▶ [Görevin amacı]
Aşağıdaki satırların tamamını hiç değiştirmeden yazın, ama resimleri cevabınıza almayın.

..........

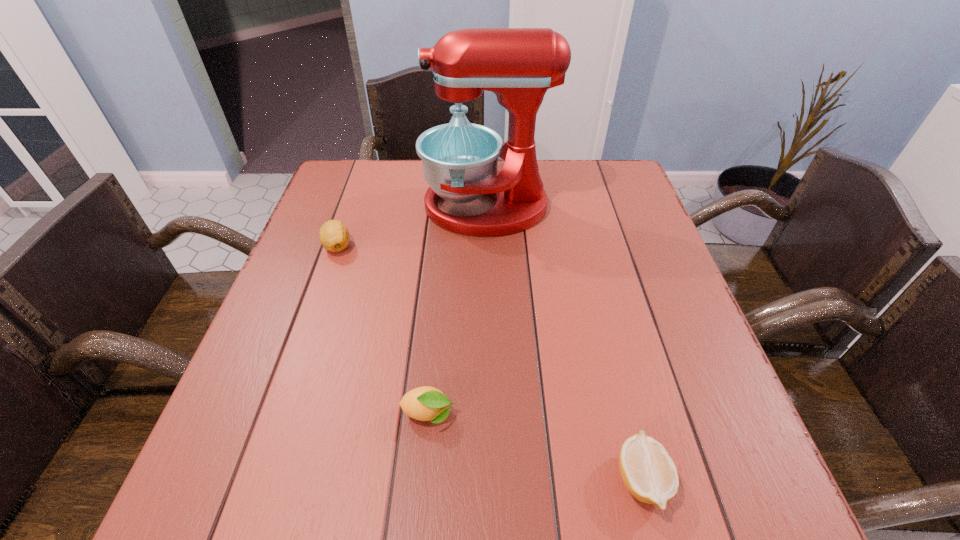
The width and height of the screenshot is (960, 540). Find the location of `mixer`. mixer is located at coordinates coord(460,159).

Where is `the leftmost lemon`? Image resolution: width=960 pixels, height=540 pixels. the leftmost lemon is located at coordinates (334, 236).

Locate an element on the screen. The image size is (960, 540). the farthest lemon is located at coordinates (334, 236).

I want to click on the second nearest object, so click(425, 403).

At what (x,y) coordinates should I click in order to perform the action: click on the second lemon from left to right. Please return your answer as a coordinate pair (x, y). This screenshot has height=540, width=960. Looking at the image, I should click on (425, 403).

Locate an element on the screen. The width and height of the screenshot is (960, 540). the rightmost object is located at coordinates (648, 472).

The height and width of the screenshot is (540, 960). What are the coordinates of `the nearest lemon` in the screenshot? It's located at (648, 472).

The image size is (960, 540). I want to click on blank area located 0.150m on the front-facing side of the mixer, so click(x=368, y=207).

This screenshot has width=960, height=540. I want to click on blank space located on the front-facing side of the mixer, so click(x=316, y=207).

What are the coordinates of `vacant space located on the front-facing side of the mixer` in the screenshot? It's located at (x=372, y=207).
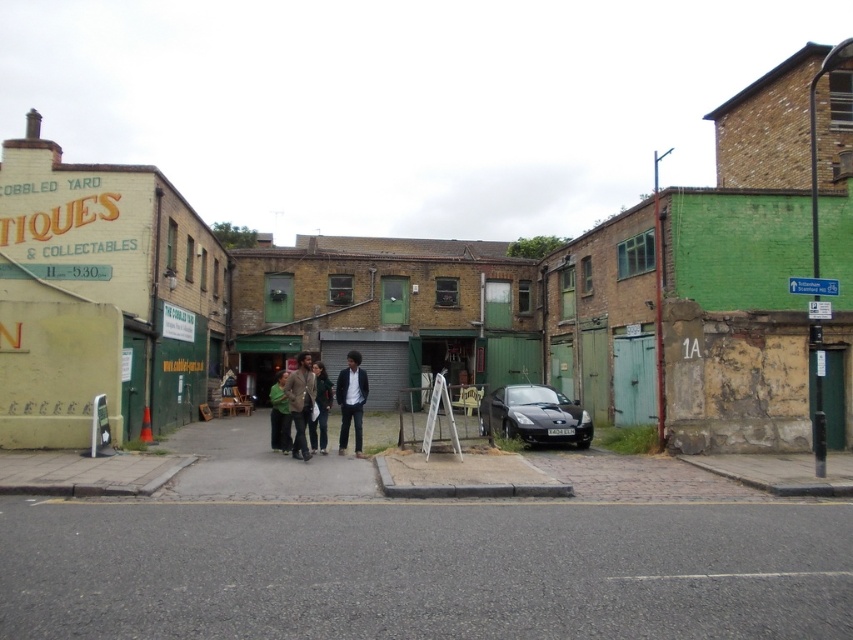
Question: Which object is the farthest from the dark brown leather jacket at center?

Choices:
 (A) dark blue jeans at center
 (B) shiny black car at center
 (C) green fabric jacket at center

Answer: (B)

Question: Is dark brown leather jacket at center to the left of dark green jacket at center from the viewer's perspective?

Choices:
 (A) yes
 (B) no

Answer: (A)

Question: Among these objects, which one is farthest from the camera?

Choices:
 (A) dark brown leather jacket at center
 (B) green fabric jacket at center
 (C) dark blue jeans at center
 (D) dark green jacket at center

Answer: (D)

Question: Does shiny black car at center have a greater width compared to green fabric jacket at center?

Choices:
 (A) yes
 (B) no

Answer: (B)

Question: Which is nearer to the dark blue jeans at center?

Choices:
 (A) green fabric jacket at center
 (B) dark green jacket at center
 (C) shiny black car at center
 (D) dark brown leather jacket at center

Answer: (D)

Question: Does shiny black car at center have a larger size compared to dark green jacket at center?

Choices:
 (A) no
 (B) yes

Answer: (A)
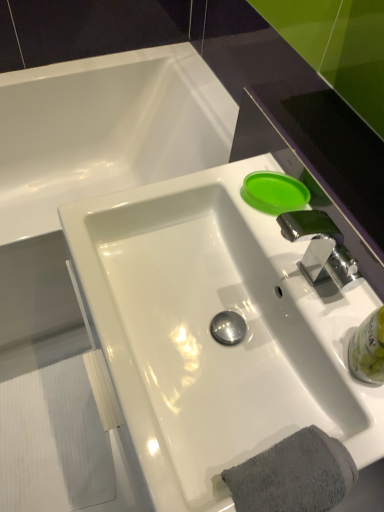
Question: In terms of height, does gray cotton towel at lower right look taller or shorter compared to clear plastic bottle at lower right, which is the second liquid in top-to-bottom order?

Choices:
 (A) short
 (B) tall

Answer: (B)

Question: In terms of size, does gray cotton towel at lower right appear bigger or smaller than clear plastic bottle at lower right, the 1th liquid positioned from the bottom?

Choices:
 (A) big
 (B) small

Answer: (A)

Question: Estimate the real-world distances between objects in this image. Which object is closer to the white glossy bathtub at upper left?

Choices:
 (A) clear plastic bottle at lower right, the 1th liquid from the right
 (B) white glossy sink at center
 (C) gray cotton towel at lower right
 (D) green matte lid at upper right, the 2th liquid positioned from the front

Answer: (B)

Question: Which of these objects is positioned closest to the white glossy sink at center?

..........

▶ [Beklenen cevap]
The width and height of the screenshot is (960, 540). Find the location of `mixer`. mixer is located at coordinates coord(460,159).

Where is `the leftmost lemon`? Image resolution: width=960 pixels, height=540 pixels. the leftmost lemon is located at coordinates (334, 236).

Locate an element on the screen. The image size is (960, 540). the farthest lemon is located at coordinates (334, 236).

I want to click on the second nearest object, so click(425, 403).

At what (x,y) coordinates should I click in order to perform the action: click on the second lemon from left to right. Please return your answer as a coordinate pair (x, y). This screenshot has height=540, width=960. Looking at the image, I should click on (425, 403).

Locate an element on the screen. The width and height of the screenshot is (960, 540). the rightmost object is located at coordinates (648, 472).

The height and width of the screenshot is (540, 960). What are the coordinates of `the nearest lemon` in the screenshot? It's located at (648, 472).

The image size is (960, 540). I want to click on blank area located 0.150m on the front-facing side of the mixer, so click(x=368, y=207).

This screenshot has width=960, height=540. I want to click on blank space located on the front-facing side of the mixer, so click(x=316, y=207).

What are the coordinates of `vacant space located on the front-facing side of the mixer` in the screenshot? It's located at (x=372, y=207).
Question: Which object is the farthest from the dark brown leather jacket at center?

Choices:
 (A) dark blue jeans at center
 (B) shiny black car at center
 (C) green fabric jacket at center

Answer: (B)

Question: Is dark brown leather jacket at center to the left of dark green jacket at center from the viewer's perspective?

Choices:
 (A) yes
 (B) no

Answer: (A)

Question: Among these objects, which one is farthest from the camera?

Choices:
 (A) dark brown leather jacket at center
 (B) green fabric jacket at center
 (C) dark blue jeans at center
 (D) dark green jacket at center

Answer: (D)

Question: Does shiny black car at center have a greater width compared to green fabric jacket at center?

Choices:
 (A) yes
 (B) no

Answer: (B)

Question: Which is nearer to the dark blue jeans at center?

Choices:
 (A) green fabric jacket at center
 (B) dark green jacket at center
 (C) shiny black car at center
 (D) dark brown leather jacket at center

Answer: (D)

Question: Does shiny black car at center have a larger size compared to dark green jacket at center?

Choices:
 (A) no
 (B) yes

Answer: (A)
Question: In terms of height, does gray cotton towel at lower right look taller or shorter compared to clear plastic bottle at lower right, which is the second liquid in top-to-bottom order?

Choices:
 (A) short
 (B) tall

Answer: (B)

Question: In terms of size, does gray cotton towel at lower right appear bigger or smaller than clear plastic bottle at lower right, the 1th liquid positioned from the bottom?

Choices:
 (A) big
 (B) small

Answer: (A)

Question: Estimate the real-world distances between objects in this image. Which object is closer to the white glossy bathtub at upper left?

Choices:
 (A) clear plastic bottle at lower right, the 1th liquid from the right
 (B) white glossy sink at center
 (C) gray cotton towel at lower right
 (D) green matte lid at upper right, the 2th liquid positioned from the front

Answer: (B)

Question: Which of these objects is positioned closest to the white glossy sink at center?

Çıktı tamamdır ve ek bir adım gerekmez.